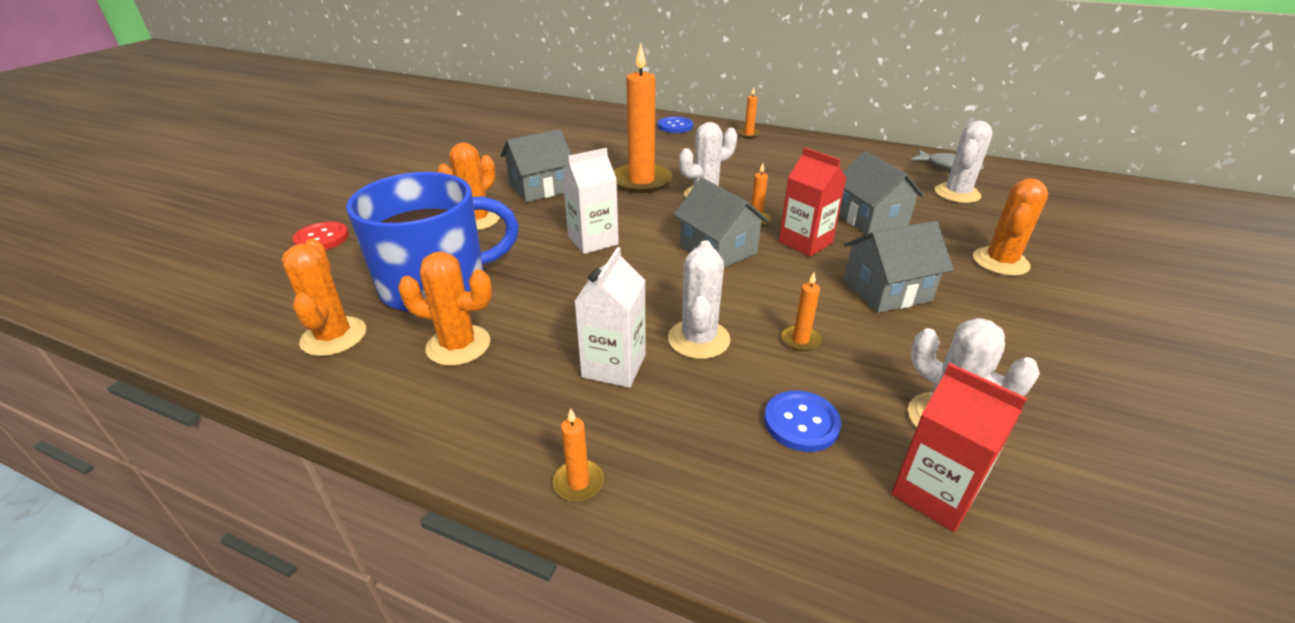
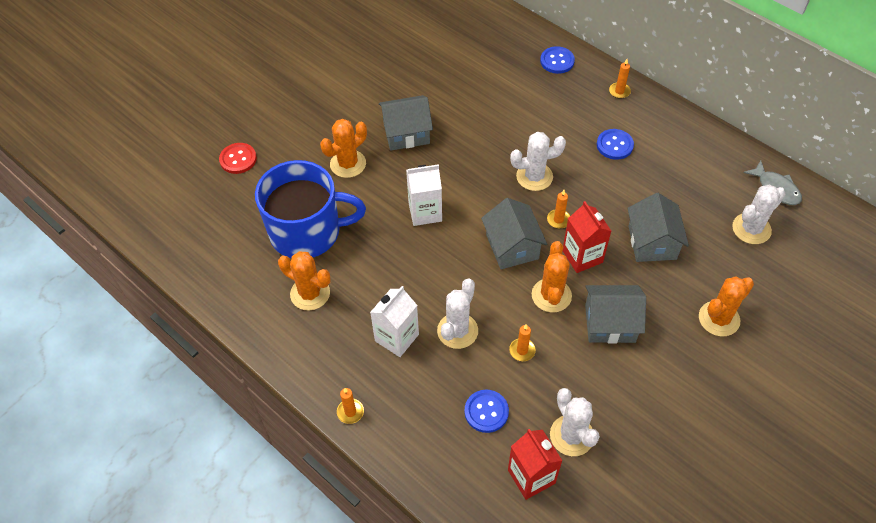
camera: 20 degrees right, 20 degrees up
(334, 336) = (239, 264): orange cactus -> orange cactus (551, 295)
(641, 181) = (490, 143): orange candle -> none
(772, 164) = (614, 145): none -> blue button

**TASK REQUIREMENTS**
Skip the images and write out the rest of the listing exactly.

**RESPONSE TO THIS TASK**
camera: 20 degrees right, 20 degrees up
(334, 336) = (239, 264): orange cactus -> orange cactus (551, 295)
(641, 181) = (490, 143): orange candle -> none
(772, 164) = (614, 145): none -> blue button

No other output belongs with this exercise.